_Exercise brief_: Which lines of the entries contain the word "cylinder"? Please list them.

++++ Data excerpts ++++

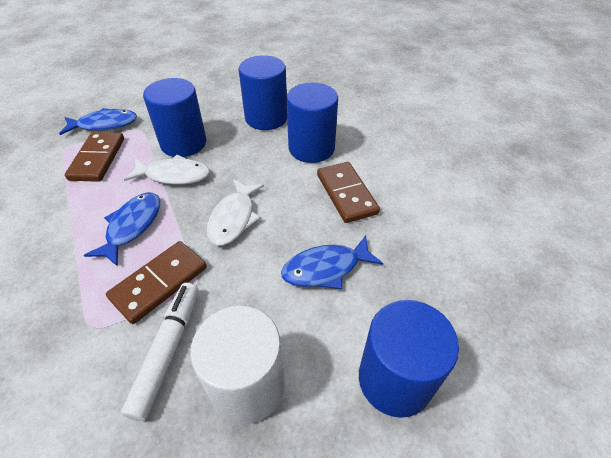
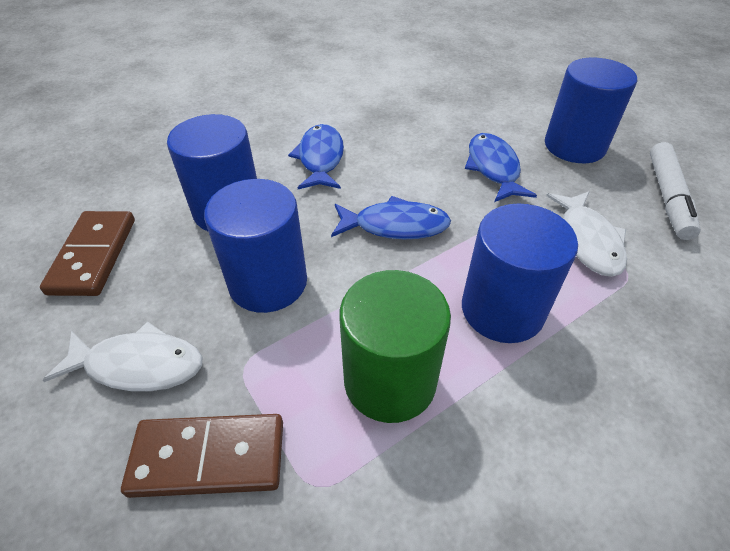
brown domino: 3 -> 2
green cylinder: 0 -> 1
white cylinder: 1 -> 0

++++
++++ Data excerpts ++++

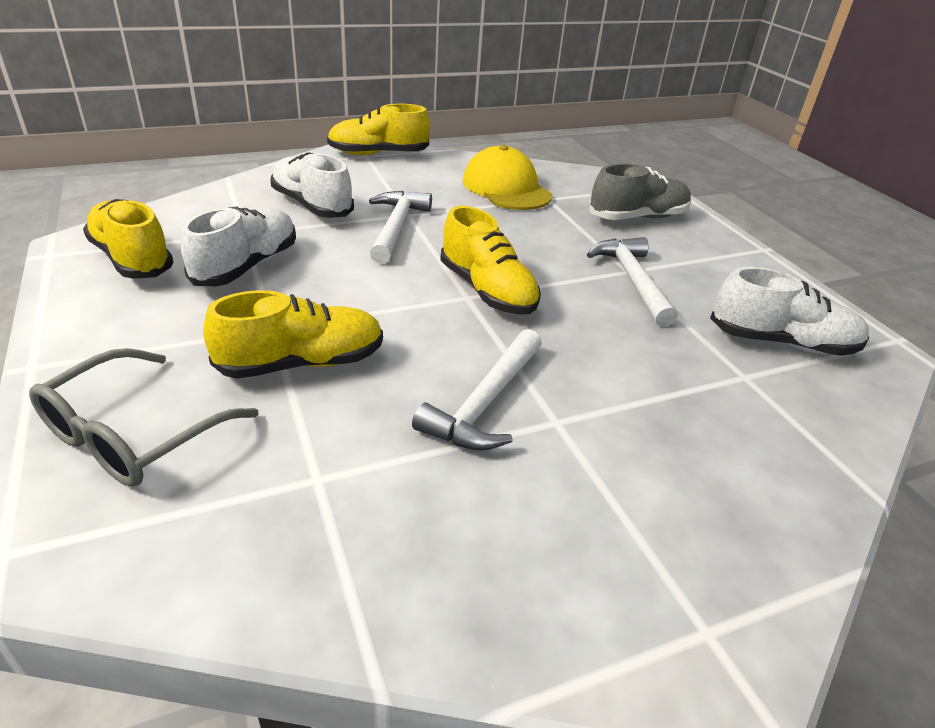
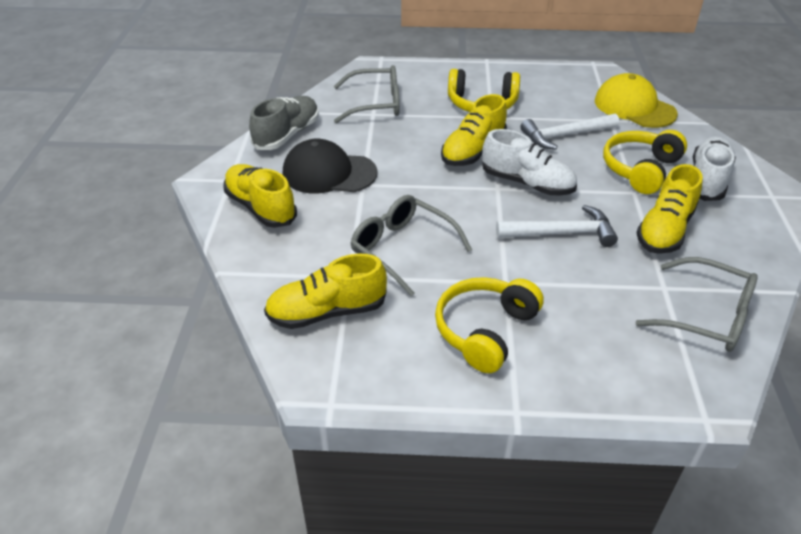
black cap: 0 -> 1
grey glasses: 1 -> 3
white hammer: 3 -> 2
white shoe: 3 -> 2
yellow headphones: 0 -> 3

++++

_Answer box_:
green cylinder: 0 -> 1
white cylinder: 1 -> 0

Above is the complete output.